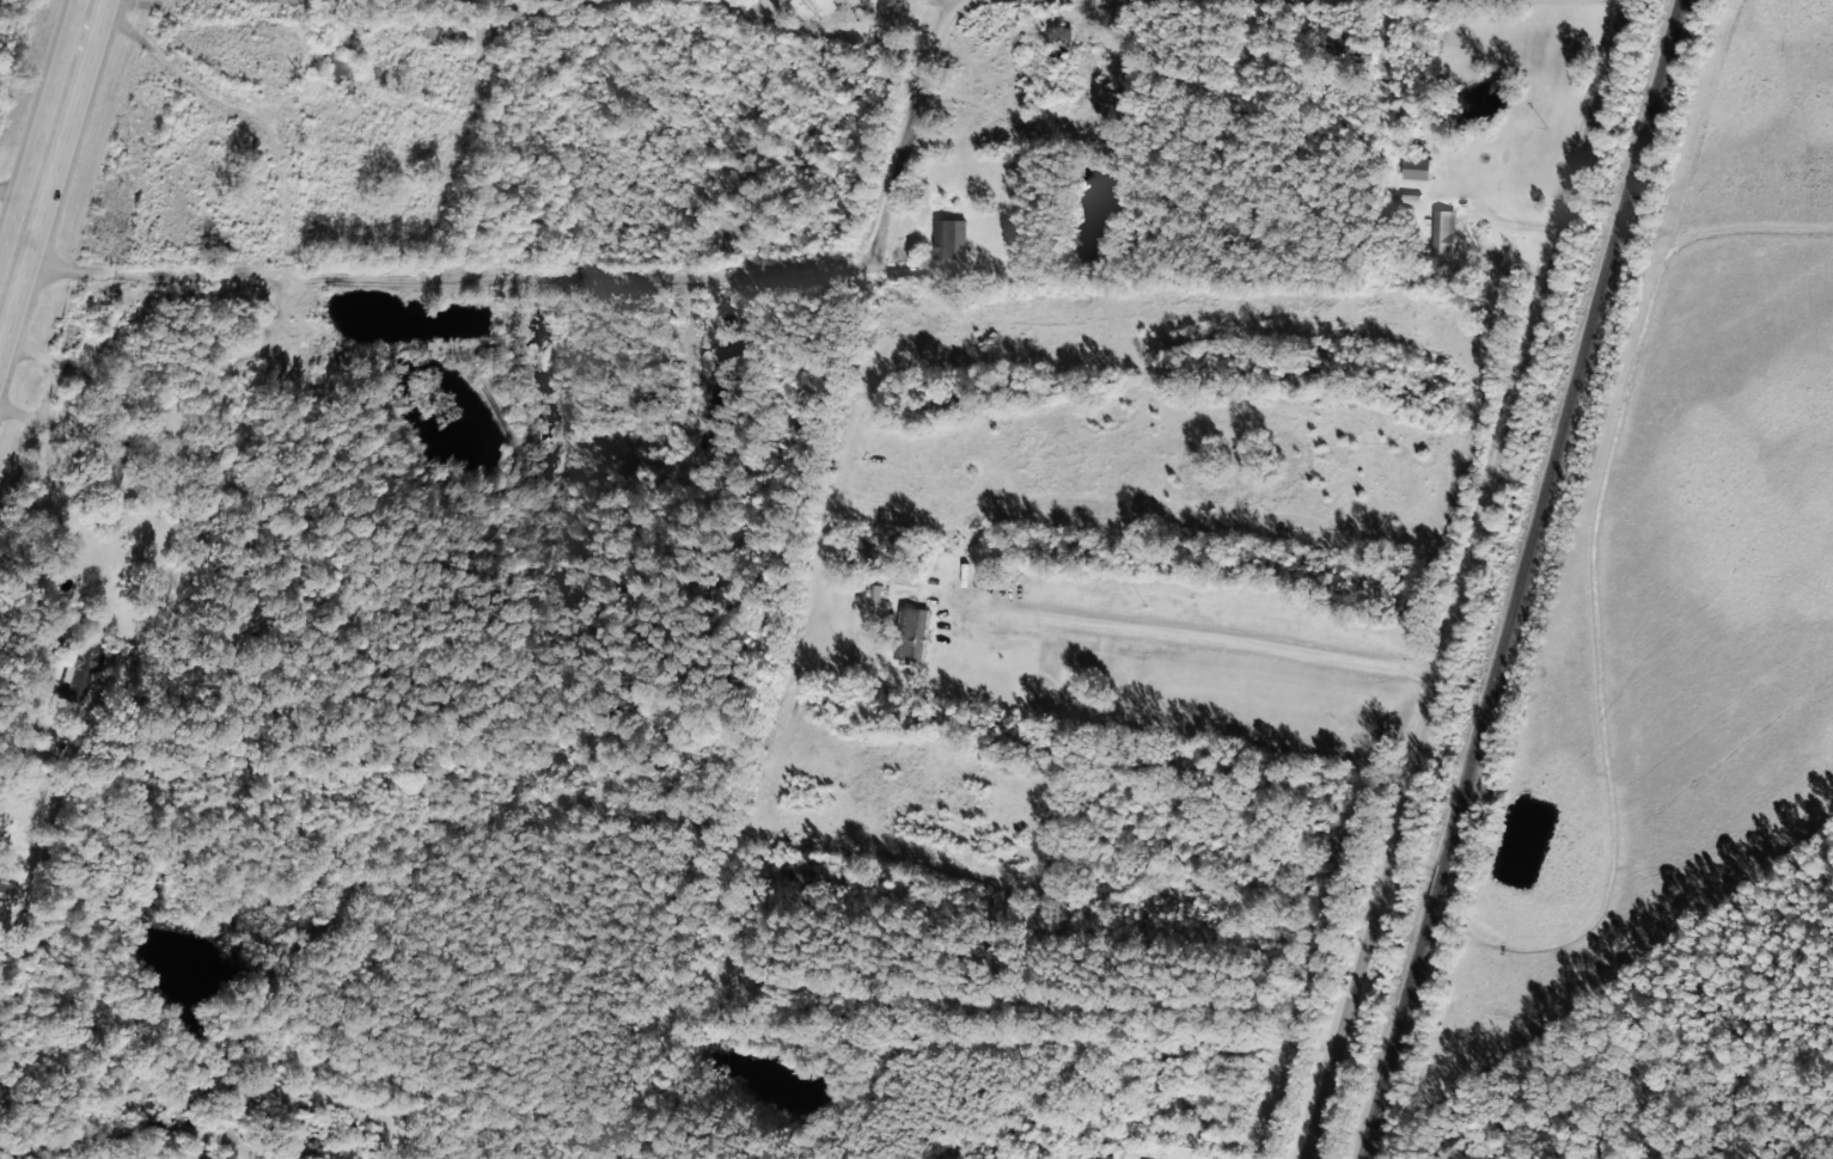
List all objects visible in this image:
building: (297, 0)
building: (1058, 37)
road: (184, 84)
road: (46, 155)
building: (1413, 167)
building: (1441, 228)
building: (949, 237)
road: (581, 276)
road: (1463, 579)
railway: (1520, 579)
building: (911, 633)
building: (76, 669)
building: (1, 888)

Work to be completed: Please reproduce the whole listing exactly; the pictures stay out.

Answer box:
List all objects visible in this image:
building: (297, 0)
building: (1058, 37)
road: (184, 84)
road: (46, 155)
building: (1413, 167)
building: (1441, 228)
building: (949, 237)
road: (581, 276)
road: (1463, 579)
railway: (1520, 579)
building: (911, 633)
building: (76, 669)
building: (1, 888)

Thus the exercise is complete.